What to work on: With the pictures removed, write out the data below exactly.

Dataset extract:
*** Block opens ***

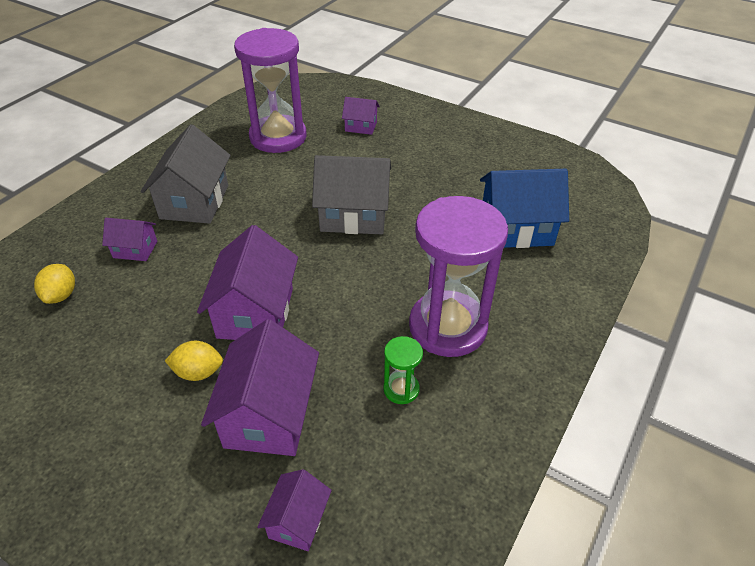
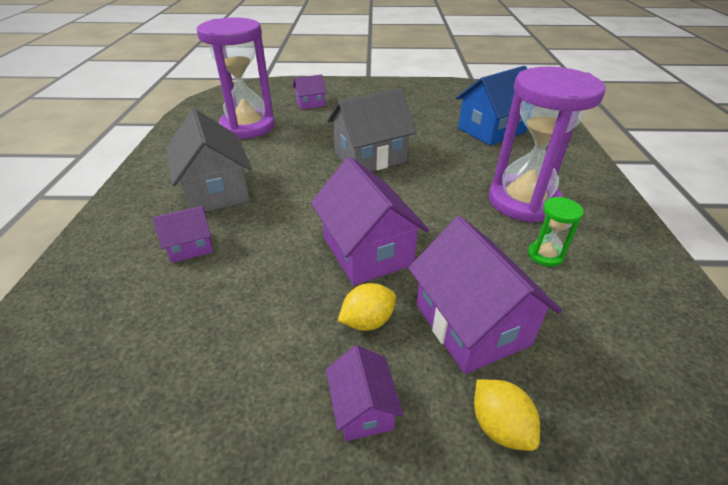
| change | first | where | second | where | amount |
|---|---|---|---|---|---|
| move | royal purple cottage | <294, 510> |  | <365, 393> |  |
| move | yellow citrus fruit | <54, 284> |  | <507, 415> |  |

*** Block closes ***

Completed task:
| change | first | where | second | where | amount |
|---|---|---|---|---|---|
| move | royal purple cottage | <294, 510> |  | <365, 393> |  |
| move | yellow citrus fruit | <54, 284> |  | <507, 415> |  |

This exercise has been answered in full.